Version comparison data:
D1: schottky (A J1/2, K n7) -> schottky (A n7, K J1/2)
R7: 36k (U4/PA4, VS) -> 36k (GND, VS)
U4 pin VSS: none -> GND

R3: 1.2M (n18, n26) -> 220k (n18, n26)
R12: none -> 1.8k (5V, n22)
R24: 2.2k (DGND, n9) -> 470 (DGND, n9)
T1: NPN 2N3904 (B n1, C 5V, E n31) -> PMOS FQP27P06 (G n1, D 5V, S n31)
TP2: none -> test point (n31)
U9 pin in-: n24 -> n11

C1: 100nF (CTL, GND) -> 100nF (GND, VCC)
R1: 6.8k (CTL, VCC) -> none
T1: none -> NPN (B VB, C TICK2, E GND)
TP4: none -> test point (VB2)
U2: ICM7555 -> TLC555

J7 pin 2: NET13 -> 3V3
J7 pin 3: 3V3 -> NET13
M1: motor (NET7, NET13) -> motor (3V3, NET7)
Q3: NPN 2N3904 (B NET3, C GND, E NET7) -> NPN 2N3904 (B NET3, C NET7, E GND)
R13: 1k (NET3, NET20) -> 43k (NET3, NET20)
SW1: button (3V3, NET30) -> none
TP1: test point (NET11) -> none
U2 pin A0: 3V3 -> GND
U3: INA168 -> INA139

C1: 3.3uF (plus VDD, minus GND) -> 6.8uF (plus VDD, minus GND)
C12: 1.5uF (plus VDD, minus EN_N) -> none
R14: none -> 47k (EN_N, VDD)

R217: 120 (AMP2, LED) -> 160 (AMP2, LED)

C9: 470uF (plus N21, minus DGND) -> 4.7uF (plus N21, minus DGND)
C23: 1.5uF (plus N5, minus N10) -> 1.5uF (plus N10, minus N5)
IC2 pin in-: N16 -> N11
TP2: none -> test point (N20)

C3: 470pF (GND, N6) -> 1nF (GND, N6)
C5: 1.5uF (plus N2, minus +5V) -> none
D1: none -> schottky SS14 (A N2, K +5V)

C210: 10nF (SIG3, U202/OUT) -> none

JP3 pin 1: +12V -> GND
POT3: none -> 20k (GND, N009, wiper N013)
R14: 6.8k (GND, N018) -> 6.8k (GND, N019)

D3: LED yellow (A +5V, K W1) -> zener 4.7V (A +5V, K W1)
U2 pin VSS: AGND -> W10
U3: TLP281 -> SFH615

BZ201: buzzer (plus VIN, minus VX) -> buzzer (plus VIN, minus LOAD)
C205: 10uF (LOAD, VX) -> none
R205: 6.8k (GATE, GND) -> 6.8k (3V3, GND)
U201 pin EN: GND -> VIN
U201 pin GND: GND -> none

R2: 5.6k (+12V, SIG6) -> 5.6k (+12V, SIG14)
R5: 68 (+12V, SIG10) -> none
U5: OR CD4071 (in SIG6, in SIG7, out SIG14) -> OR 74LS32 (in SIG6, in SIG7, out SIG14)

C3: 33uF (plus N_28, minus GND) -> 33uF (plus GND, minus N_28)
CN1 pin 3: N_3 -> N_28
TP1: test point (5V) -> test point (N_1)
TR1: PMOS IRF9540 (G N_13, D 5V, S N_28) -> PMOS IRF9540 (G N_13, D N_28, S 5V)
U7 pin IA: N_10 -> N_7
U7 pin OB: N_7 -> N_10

Goal of the exercise: All lines above that include the word "point" must be copied into the answer.

Result:
TP2: none -> test point (n31)
TP4: none -> test point (VB2)
TP1: test point (NET11) -> none
TP2: none -> test point (N20)
TP1: test point (5V) -> test point (N_1)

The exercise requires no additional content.